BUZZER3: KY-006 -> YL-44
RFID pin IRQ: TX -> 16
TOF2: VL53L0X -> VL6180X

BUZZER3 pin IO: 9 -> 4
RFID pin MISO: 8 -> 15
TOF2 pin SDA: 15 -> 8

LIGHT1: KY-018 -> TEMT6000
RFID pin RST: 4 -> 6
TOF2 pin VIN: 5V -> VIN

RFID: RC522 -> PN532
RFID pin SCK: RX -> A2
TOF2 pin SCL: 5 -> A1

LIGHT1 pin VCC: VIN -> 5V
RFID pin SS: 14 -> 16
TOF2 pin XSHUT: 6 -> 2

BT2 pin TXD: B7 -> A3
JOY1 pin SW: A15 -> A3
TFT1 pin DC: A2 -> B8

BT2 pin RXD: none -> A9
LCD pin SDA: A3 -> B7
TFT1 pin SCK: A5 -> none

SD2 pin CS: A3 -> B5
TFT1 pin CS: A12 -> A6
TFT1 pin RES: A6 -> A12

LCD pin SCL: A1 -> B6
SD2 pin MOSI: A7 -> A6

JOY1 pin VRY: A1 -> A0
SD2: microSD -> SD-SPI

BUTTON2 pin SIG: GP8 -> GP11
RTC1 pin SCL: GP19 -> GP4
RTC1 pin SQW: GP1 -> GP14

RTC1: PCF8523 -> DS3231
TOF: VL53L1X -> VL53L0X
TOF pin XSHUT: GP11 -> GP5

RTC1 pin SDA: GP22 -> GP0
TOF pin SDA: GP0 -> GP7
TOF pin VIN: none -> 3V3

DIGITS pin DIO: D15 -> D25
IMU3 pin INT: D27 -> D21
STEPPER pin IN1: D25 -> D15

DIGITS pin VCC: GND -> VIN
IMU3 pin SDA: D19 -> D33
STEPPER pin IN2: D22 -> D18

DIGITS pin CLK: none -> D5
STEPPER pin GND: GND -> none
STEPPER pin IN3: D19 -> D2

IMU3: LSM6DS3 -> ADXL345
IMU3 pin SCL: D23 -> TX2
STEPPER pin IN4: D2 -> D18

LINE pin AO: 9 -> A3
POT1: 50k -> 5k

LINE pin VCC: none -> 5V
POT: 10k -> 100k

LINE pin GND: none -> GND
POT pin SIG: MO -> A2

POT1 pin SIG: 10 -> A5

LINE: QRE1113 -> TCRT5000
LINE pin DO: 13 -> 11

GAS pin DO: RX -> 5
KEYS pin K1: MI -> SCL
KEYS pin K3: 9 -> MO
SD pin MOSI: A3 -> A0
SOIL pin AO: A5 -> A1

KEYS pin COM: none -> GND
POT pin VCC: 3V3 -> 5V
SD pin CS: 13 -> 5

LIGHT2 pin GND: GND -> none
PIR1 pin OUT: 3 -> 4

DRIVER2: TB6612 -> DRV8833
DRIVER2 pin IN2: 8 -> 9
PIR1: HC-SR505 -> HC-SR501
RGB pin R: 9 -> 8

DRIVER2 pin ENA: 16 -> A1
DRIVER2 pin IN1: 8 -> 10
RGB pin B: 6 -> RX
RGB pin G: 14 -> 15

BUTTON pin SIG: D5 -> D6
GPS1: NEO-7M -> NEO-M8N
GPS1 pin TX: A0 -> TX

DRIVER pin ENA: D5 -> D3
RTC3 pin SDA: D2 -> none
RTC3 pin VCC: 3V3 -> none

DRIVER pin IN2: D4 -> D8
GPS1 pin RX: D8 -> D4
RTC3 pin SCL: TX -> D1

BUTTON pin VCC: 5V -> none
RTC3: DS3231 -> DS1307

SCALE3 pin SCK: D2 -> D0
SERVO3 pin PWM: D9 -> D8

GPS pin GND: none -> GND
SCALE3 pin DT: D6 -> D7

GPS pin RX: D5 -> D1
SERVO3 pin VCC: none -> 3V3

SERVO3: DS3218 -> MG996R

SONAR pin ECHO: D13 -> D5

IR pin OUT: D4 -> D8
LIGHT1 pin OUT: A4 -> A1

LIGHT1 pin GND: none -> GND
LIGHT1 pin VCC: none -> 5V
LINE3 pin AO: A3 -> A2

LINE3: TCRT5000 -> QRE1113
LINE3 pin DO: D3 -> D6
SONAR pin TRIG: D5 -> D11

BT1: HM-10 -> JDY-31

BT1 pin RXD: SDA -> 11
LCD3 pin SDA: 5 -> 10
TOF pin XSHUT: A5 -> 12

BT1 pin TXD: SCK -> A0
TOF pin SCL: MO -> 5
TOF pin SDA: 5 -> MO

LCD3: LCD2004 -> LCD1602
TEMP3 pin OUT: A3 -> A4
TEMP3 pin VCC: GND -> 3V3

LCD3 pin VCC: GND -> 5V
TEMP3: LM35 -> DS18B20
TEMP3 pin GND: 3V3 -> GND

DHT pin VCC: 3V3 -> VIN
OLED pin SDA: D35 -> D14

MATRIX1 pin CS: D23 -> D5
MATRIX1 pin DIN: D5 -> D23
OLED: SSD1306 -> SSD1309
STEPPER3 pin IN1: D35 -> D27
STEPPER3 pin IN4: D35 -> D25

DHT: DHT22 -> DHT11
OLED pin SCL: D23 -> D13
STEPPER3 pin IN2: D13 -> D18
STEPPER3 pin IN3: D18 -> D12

══════

* [Work required]:
All of the material must be given again without any change.

* [Response for this exercise]:
BUZZER3: KY-006 -> YL-44
RFID pin IRQ: TX -> 16
TOF2: VL53L0X -> VL6180X

BUZZER3 pin IO: 9 -> 4
RFID pin MISO: 8 -> 15
TOF2 pin SDA: 15 -> 8

LIGHT1: KY-018 -> TEMT6000
RFID pin RST: 4 -> 6
TOF2 pin VIN: 5V -> VIN

RFID: RC522 -> PN532
RFID pin SCK: RX -> A2
TOF2 pin SCL: 5 -> A1

LIGHT1 pin VCC: VIN -> 5V
RFID pin SS: 14 -> 16
TOF2 pin XSHUT: 6 -> 2

BT2 pin TXD: B7 -> A3
JOY1 pin SW: A15 -> A3
TFT1 pin DC: A2 -> B8

BT2 pin RXD: none -> A9
LCD pin SDA: A3 -> B7
TFT1 pin SCK: A5 -> none

SD2 pin CS: A3 -> B5
TFT1 pin CS: A12 -> A6
TFT1 pin RES: A6 -> A12

LCD pin SCL: A1 -> B6
SD2 pin MOSI: A7 -> A6

JOY1 pin VRY: A1 -> A0
SD2: microSD -> SD-SPI

BUTTON2 pin SIG: GP8 -> GP11
RTC1 pin SCL: GP19 -> GP4
RTC1 pin SQW: GP1 -> GP14

RTC1: PCF8523 -> DS3231
TOF: VL53L1X -> VL53L0X
TOF pin XSHUT: GP11 -> GP5

RTC1 pin SDA: GP22 -> GP0
TOF pin SDA: GP0 -> GP7
TOF pin VIN: none -> 3V3

DIGITS pin DIO: D15 -> D25
IMU3 pin INT: D27 -> D21
STEPPER pin IN1: D25 -> D15

DIGITS pin VCC: GND -> VIN
IMU3 pin SDA: D19 -> D33
STEPPER pin IN2: D22 -> D18

DIGITS pin CLK: none -> D5
STEPPER pin GND: GND -> none
STEPPER pin IN3: D19 -> D2

IMU3: LSM6DS3 -> ADXL345
IMU3 pin SCL: D23 -> TX2
STEPPER pin IN4: D2 -> D18

LINE pin AO: 9 -> A3
POT1: 50k -> 5k

LINE pin VCC: none -> 5V
POT: 10k -> 100k

LINE pin GND: none -> GND
POT pin SIG: MO -> A2

POT1 pin SIG: 10 -> A5

LINE: QRE1113 -> TCRT5000
LINE pin DO: 13 -> 11

GAS pin DO: RX -> 5
KEYS pin K1: MI -> SCL
KEYS pin K3: 9 -> MO
SD pin MOSI: A3 -> A0
SOIL pin AO: A5 -> A1

KEYS pin COM: none -> GND
POT pin VCC: 3V3 -> 5V
SD pin CS: 13 -> 5

LIGHT2 pin GND: GND -> none
PIR1 pin OUT: 3 -> 4

DRIVER2: TB6612 -> DRV8833
DRIVER2 pin IN2: 8 -> 9
PIR1: HC-SR505 -> HC-SR501
RGB pin R: 9 -> 8

DRIVER2 pin ENA: 16 -> A1
DRIVER2 pin IN1: 8 -> 10
RGB pin B: 6 -> RX
RGB pin G: 14 -> 15

BUTTON pin SIG: D5 -> D6
GPS1: NEO-7M -> NEO-M8N
GPS1 pin TX: A0 -> TX

DRIVER pin ENA: D5 -> D3
RTC3 pin SDA: D2 -> none
RTC3 pin VCC: 3V3 -> none

DRIVER pin IN2: D4 -> D8
GPS1 pin RX: D8 -> D4
RTC3 pin SCL: TX -> D1

BUTTON pin VCC: 5V -> none
RTC3: DS3231 -> DS1307

SCALE3 pin SCK: D2 -> D0
SERVO3 pin PWM: D9 -> D8

GPS pin GND: none -> GND
SCALE3 pin DT: D6 -> D7

GPS pin RX: D5 -> D1
SERVO3 pin VCC: none -> 3V3

SERVO3: DS3218 -> MG996R

SONAR pin ECHO: D13 -> D5

IR pin OUT: D4 -> D8
LIGHT1 pin OUT: A4 -> A1

LIGHT1 pin GND: none -> GND
LIGHT1 pin VCC: none -> 5V
LINE3 pin AO: A3 -> A2

LINE3: TCRT5000 -> QRE1113
LINE3 pin DO: D3 -> D6
SONAR pin TRIG: D5 -> D11

BT1: HM-10 -> JDY-31

BT1 pin RXD: SDA -> 11
LCD3 pin SDA: 5 -> 10
TOF pin XSHUT: A5 -> 12

BT1 pin TXD: SCK -> A0
TOF pin SCL: MO -> 5
TOF pin SDA: 5 -> MO

LCD3: LCD2004 -> LCD1602
TEMP3 pin OUT: A3 -> A4
TEMP3 pin VCC: GND -> 3V3

LCD3 pin VCC: GND -> 5V
TEMP3: LM35 -> DS18B20
TEMP3 pin GND: 3V3 -> GND

DHT pin VCC: 3V3 -> VIN
OLED pin SDA: D35 -> D14

MATRIX1 pin CS: D23 -> D5
MATRIX1 pin DIN: D5 -> D23
OLED: SSD1306 -> SSD1309
STEPPER3 pin IN1: D35 -> D27
STEPPER3 pin IN4: D35 -> D25

DHT: DHT22 -> DHT11
OLED pin SCL: D23 -> D13
STEPPER3 pin IN2: D13 -> D18
STEPPER3 pin IN3: D18 -> D12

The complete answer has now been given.